** Task data **
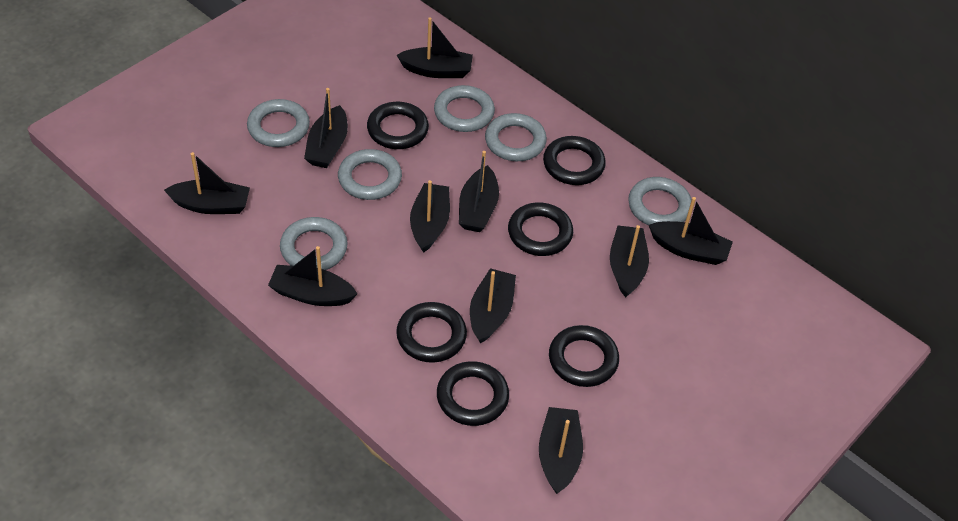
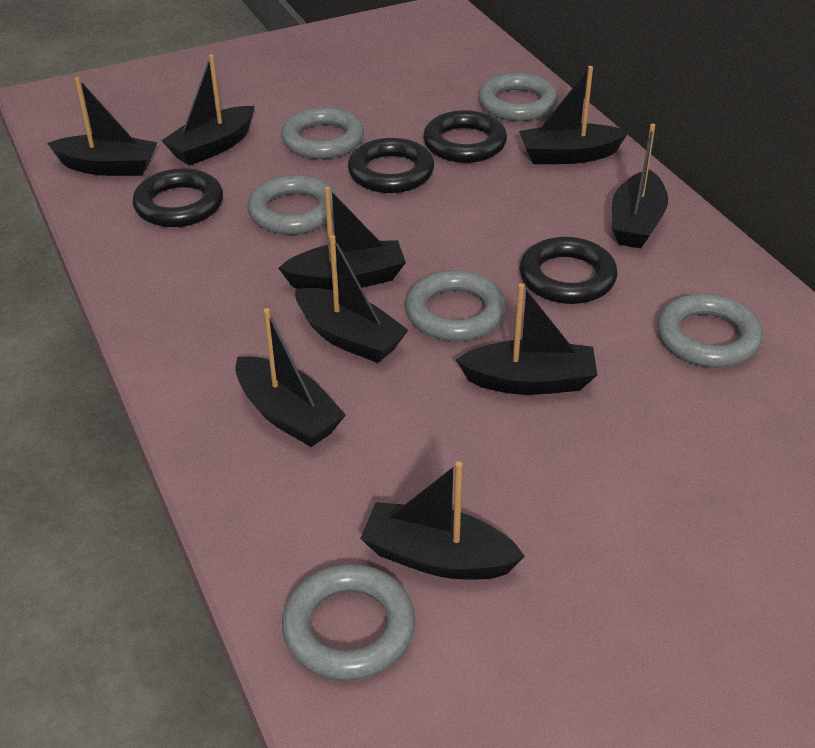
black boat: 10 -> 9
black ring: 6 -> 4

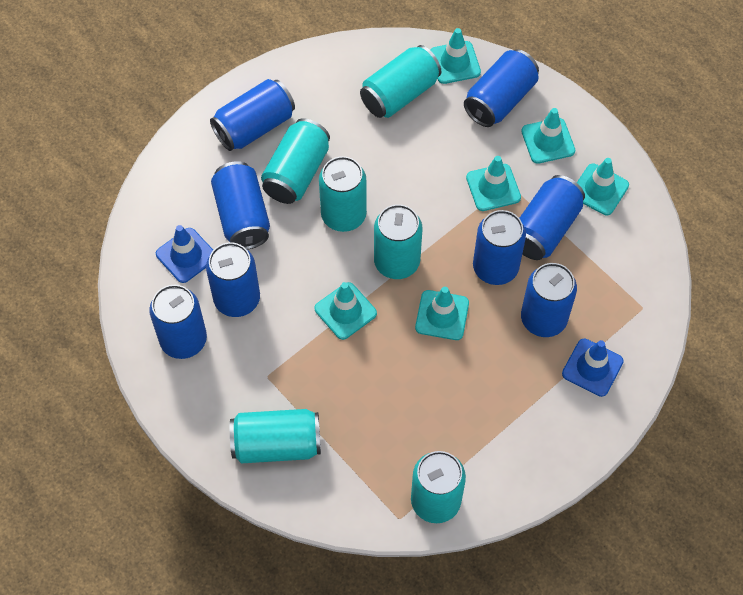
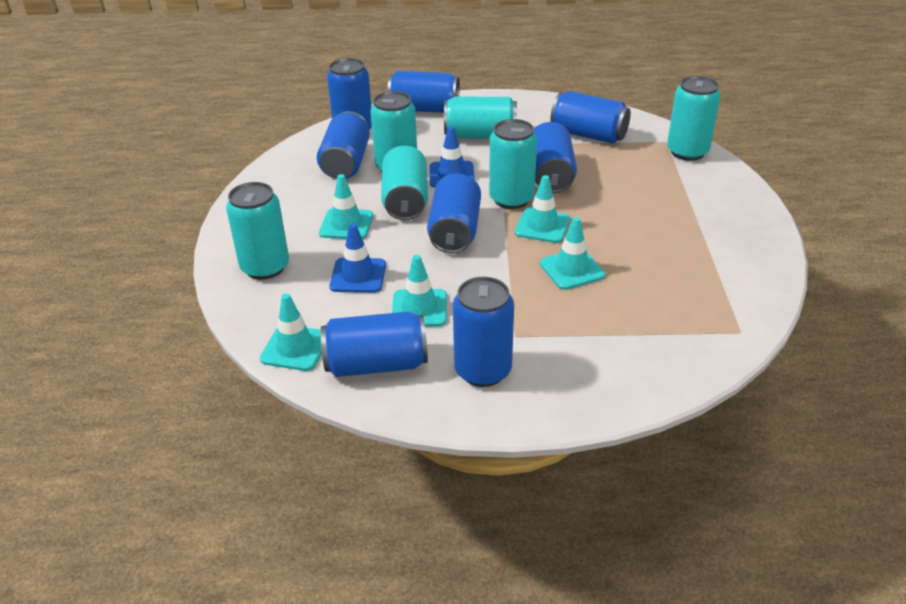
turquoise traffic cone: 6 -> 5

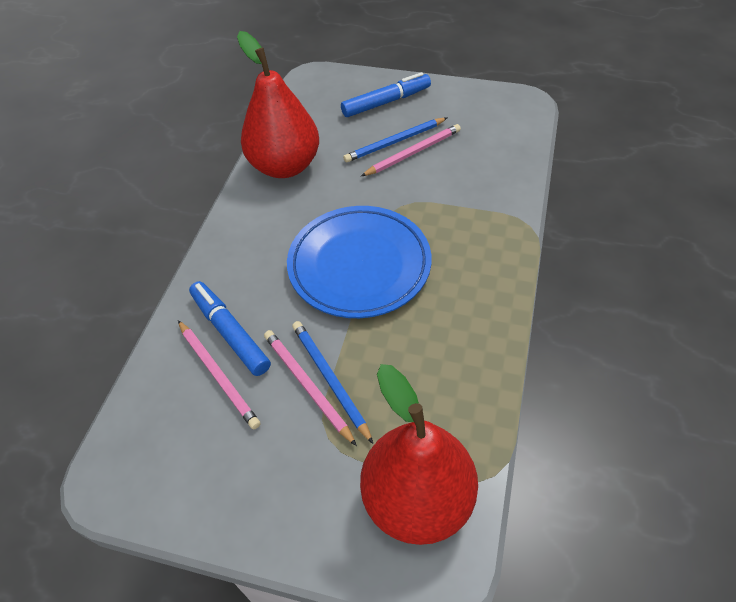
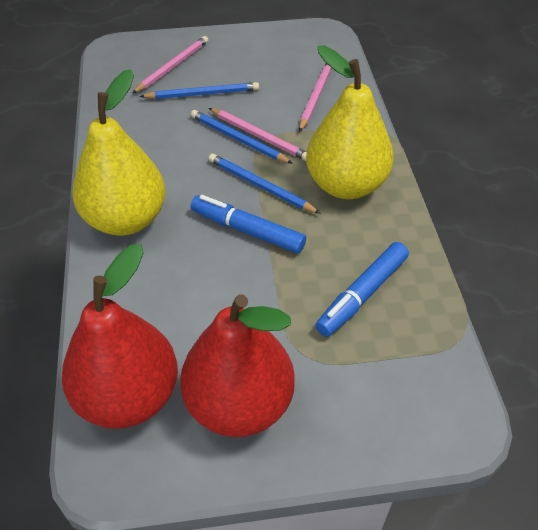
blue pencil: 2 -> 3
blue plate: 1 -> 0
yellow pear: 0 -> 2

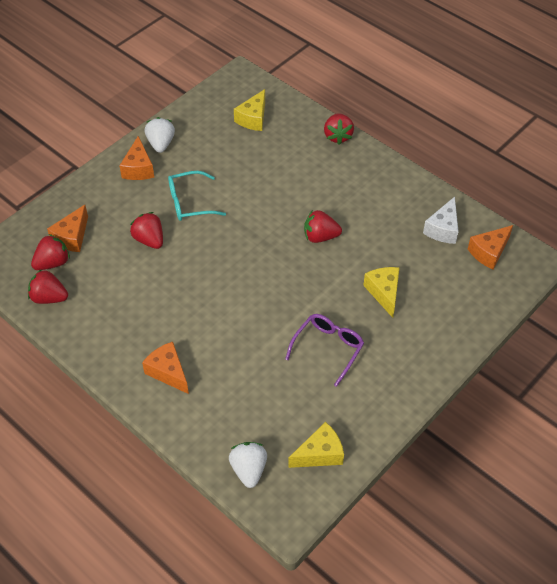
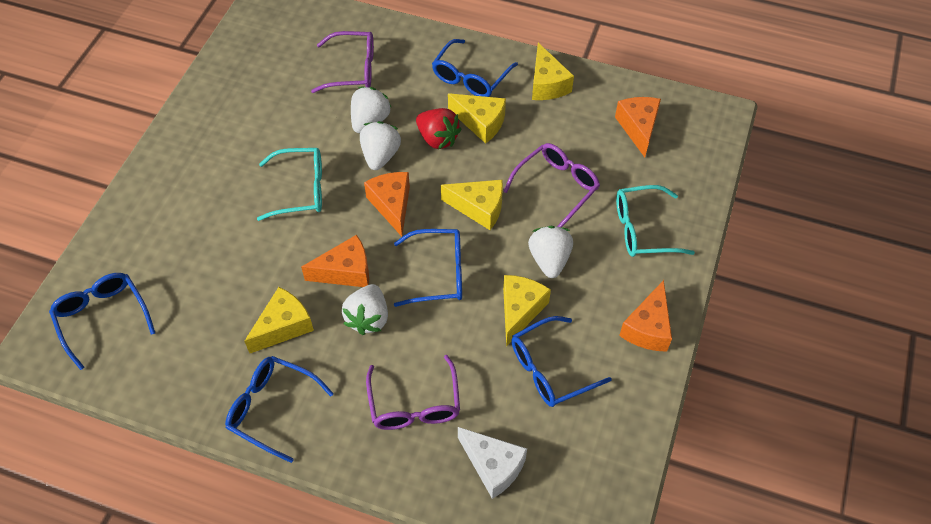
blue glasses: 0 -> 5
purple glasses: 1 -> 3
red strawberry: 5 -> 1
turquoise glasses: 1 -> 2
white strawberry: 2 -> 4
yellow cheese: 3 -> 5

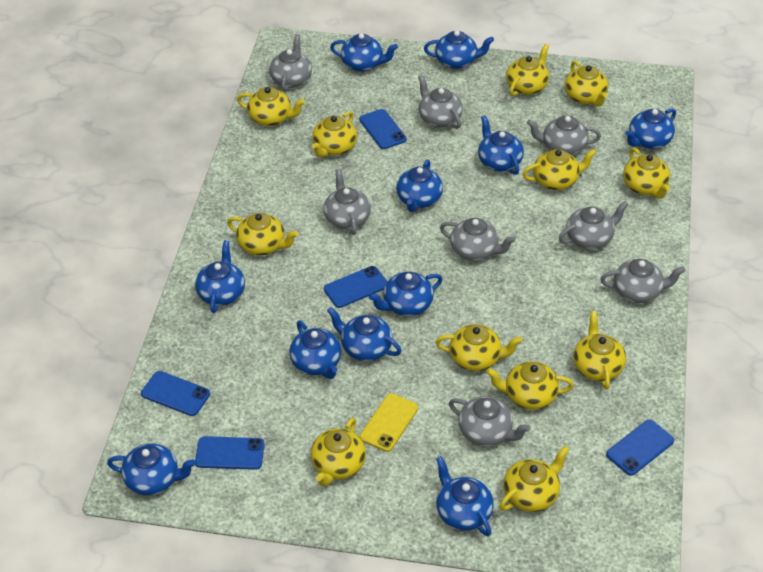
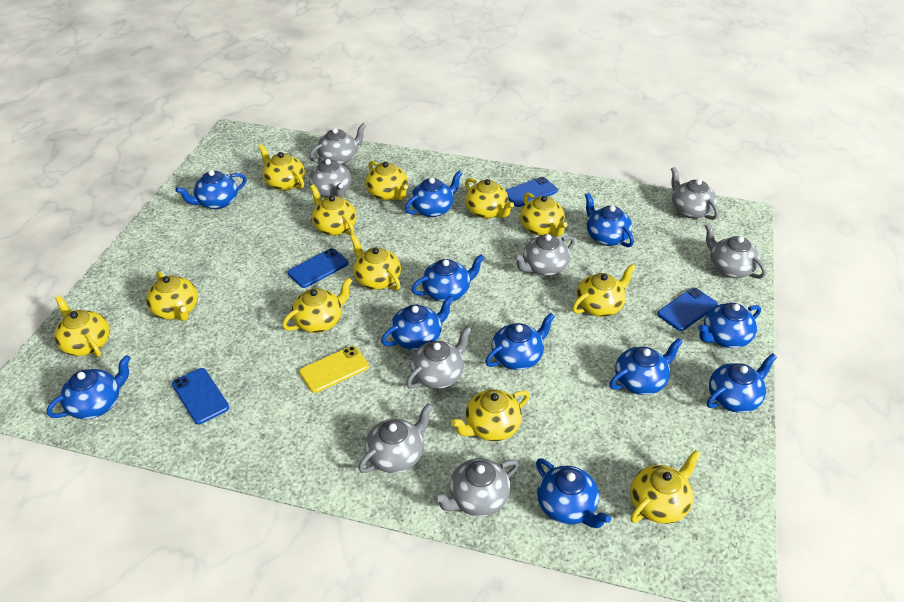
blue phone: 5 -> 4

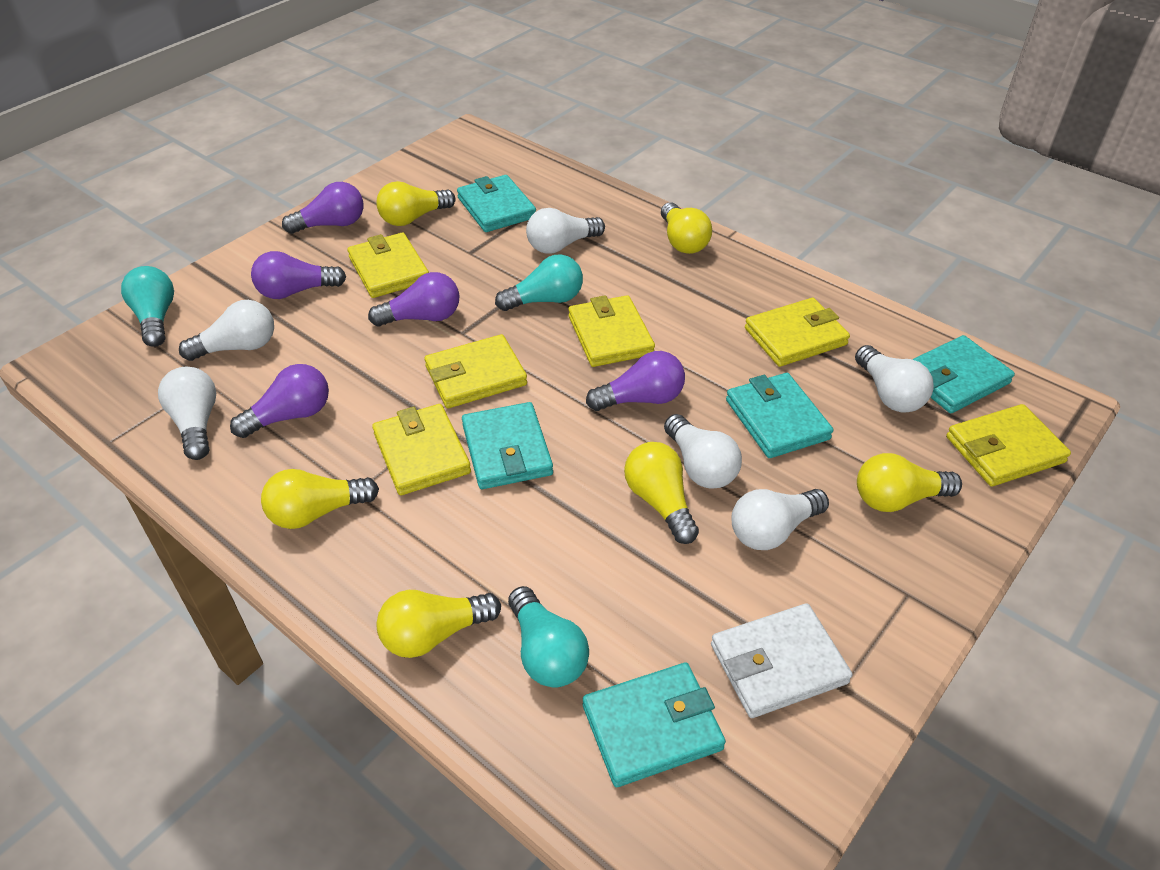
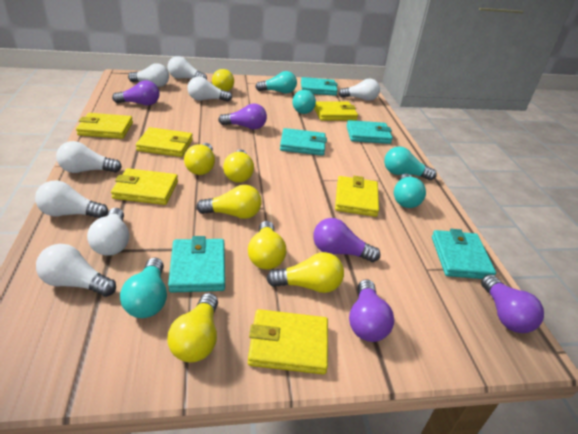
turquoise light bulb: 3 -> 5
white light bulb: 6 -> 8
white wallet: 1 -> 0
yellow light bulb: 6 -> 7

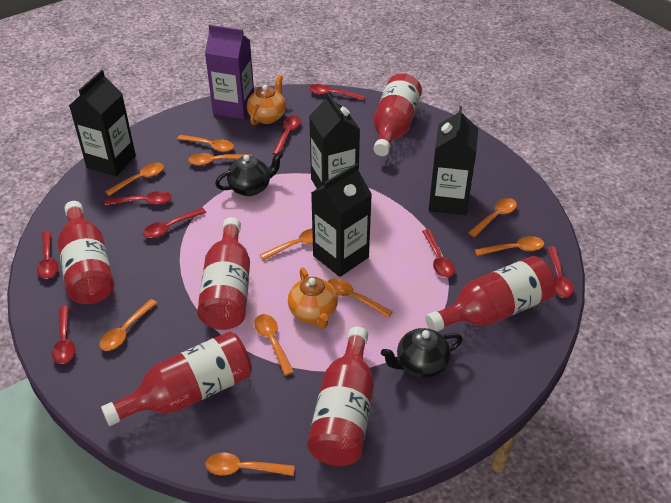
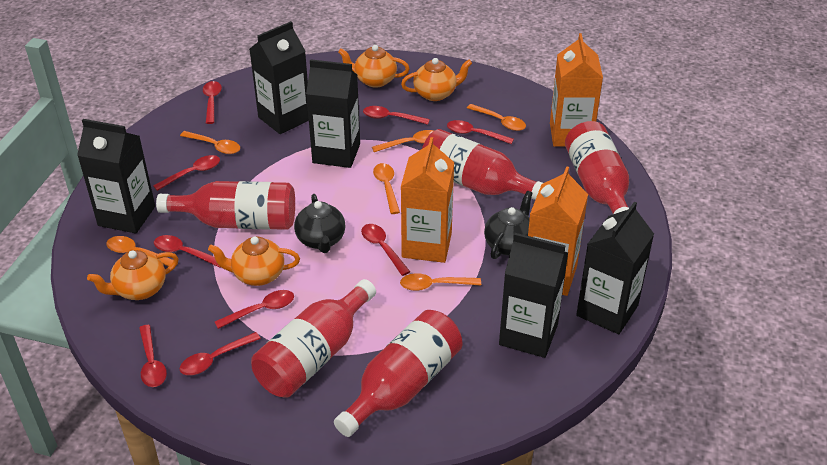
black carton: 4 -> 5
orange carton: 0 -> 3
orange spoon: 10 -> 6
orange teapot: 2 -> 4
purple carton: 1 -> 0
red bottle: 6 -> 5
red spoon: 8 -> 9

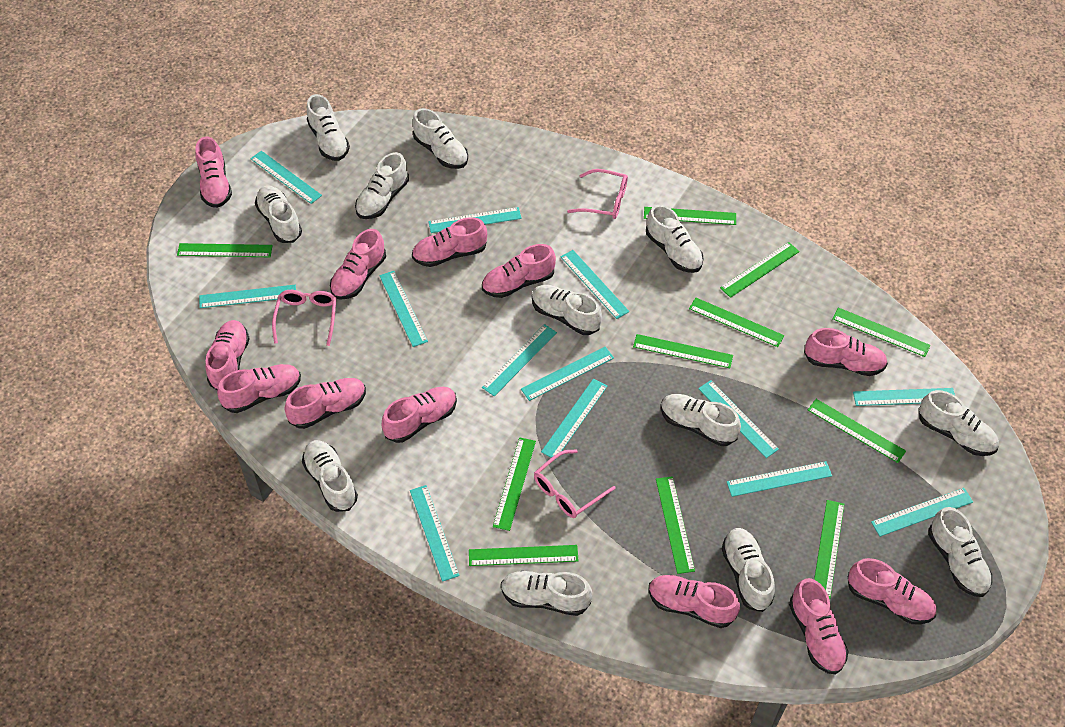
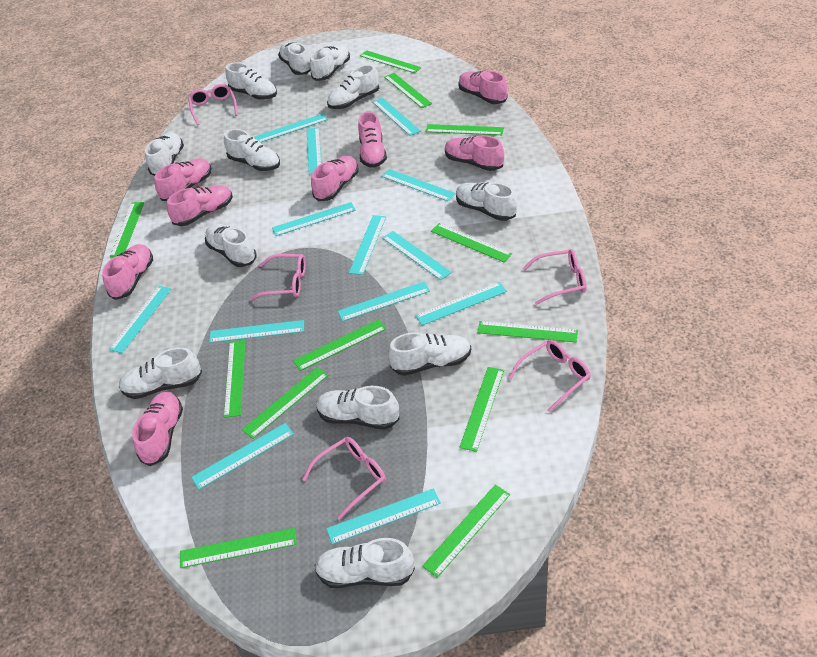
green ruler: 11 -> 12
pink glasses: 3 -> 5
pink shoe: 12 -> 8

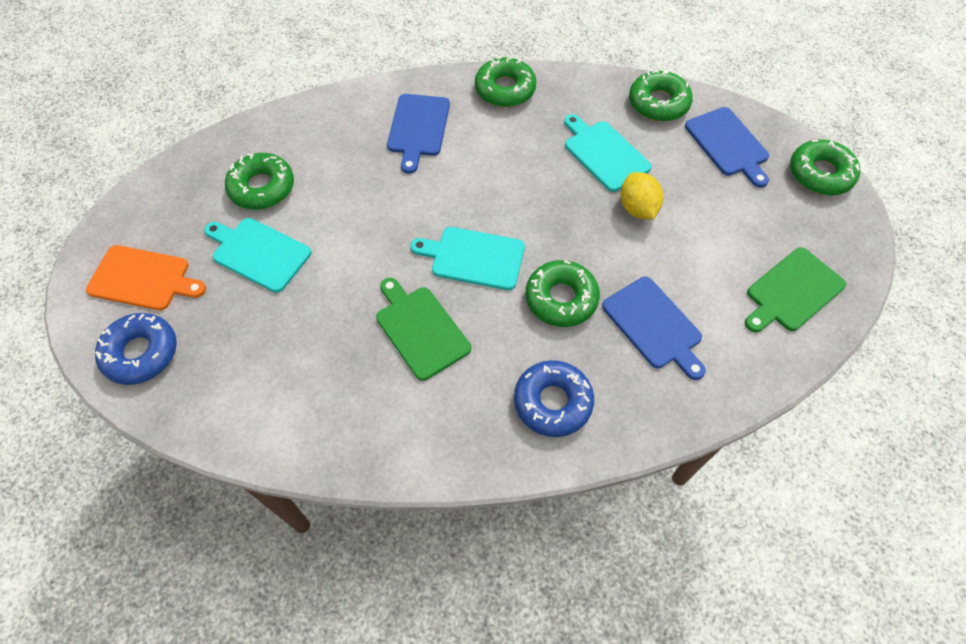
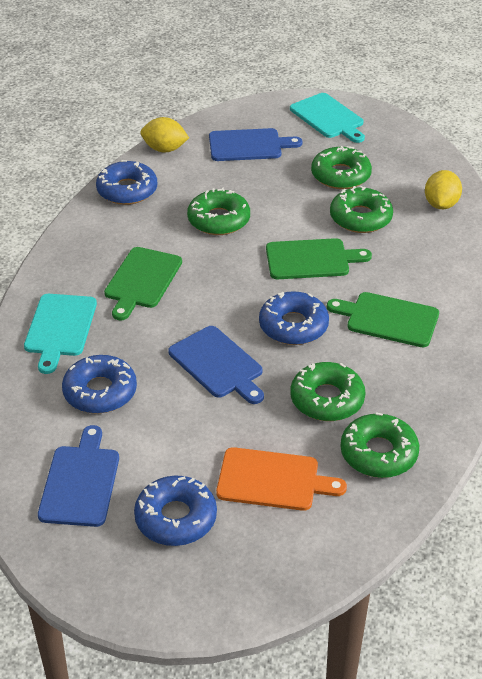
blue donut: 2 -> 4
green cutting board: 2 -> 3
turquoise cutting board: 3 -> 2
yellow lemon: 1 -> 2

** Work instructions **
Copy every record exactly as it appears, apart from any pictures.

** Written solution **
black boat: 10 -> 9
black ring: 6 -> 4

turquoise traffic cone: 6 -> 5

blue pencil: 2 -> 3
blue plate: 1 -> 0
yellow pear: 0 -> 2

blue glasses: 0 -> 5
purple glasses: 1 -> 3
red strawberry: 5 -> 1
turquoise glasses: 1 -> 2
white strawberry: 2 -> 4
yellow cheese: 3 -> 5

blue phone: 5 -> 4

turquoise light bulb: 3 -> 5
white light bulb: 6 -> 8
white wallet: 1 -> 0
yellow light bulb: 6 -> 7

black carton: 4 -> 5
orange carton: 0 -> 3
orange spoon: 10 -> 6
orange teapot: 2 -> 4
purple carton: 1 -> 0
red bottle: 6 -> 5
red spoon: 8 -> 9

green ruler: 11 -> 12
pink glasses: 3 -> 5
pink shoe: 12 -> 8

blue donut: 2 -> 4
green cutting board: 2 -> 3
turquoise cutting board: 3 -> 2
yellow lemon: 1 -> 2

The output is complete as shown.